* What is required
One line at a time, check the entries below for the word "SENSE", and copy each line that has it.

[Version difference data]
┌──
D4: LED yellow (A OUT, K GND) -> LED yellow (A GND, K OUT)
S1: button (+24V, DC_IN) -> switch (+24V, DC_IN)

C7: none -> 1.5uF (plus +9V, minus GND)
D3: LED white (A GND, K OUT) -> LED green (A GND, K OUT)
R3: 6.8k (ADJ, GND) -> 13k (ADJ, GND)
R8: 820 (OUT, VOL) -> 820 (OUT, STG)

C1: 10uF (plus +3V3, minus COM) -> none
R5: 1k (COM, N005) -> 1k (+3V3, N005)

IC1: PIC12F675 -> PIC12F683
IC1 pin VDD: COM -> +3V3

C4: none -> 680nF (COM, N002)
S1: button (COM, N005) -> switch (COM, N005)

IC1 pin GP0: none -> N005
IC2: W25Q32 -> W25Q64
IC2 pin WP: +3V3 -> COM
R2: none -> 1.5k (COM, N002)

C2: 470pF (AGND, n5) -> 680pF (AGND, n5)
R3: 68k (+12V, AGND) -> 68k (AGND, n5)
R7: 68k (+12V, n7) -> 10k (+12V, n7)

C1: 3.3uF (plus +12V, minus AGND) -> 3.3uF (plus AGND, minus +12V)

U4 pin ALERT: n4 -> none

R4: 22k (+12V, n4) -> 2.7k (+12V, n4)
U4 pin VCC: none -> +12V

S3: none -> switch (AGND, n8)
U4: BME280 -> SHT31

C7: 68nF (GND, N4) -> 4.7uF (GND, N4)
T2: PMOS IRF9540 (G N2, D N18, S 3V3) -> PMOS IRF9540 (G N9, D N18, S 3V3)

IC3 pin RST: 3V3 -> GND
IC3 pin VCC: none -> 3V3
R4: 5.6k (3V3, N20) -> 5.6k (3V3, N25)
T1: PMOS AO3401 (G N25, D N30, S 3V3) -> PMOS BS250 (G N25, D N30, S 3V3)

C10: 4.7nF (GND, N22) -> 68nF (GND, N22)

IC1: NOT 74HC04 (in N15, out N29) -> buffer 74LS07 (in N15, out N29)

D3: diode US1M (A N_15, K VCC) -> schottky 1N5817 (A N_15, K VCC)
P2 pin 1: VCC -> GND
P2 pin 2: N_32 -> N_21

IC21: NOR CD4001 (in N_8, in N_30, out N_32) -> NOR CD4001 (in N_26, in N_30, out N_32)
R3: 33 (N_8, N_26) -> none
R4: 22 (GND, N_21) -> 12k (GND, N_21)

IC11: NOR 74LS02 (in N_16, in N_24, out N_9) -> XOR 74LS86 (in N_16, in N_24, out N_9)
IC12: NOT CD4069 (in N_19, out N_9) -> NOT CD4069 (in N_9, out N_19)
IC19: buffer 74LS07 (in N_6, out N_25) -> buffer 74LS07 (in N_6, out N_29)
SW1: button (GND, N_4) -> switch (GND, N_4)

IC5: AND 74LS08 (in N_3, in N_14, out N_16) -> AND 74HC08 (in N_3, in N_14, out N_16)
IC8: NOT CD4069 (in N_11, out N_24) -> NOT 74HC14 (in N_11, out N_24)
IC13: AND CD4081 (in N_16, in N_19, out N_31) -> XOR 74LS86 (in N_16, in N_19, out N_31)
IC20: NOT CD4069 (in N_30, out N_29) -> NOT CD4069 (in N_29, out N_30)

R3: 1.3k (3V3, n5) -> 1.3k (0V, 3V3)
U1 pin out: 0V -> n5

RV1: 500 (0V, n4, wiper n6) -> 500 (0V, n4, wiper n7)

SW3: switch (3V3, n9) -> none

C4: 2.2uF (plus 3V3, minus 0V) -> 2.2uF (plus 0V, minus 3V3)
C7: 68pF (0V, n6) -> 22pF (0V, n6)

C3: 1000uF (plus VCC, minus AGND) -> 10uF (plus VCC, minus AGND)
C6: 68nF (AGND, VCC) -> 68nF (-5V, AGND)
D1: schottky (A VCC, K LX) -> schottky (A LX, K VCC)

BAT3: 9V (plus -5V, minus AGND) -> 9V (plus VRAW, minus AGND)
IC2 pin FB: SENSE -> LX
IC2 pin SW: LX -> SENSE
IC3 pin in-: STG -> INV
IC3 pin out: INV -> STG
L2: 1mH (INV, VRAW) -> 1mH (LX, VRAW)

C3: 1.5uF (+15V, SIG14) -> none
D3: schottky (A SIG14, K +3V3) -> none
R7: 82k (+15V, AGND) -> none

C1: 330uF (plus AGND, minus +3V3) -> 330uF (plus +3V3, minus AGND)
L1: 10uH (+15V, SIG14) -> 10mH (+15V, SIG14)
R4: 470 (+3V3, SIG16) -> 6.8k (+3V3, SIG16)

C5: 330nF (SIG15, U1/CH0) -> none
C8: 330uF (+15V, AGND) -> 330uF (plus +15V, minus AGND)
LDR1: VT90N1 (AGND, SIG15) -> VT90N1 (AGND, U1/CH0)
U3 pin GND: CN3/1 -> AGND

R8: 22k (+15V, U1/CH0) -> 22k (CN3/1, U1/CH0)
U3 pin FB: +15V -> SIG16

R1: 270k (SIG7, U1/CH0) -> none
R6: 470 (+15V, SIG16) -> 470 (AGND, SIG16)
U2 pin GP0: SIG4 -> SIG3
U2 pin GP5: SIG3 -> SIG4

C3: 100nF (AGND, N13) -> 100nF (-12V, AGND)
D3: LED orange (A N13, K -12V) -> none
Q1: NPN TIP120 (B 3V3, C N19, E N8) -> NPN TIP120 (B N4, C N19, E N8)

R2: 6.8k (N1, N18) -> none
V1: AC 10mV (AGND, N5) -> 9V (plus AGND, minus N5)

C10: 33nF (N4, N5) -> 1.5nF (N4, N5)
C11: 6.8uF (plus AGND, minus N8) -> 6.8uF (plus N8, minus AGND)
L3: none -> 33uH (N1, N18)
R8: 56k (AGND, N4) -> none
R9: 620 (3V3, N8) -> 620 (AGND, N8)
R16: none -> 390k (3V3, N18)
└──
* Completed exercise
IC2 pin FB: SENSE -> LX
IC2 pin SW: LX -> SENSE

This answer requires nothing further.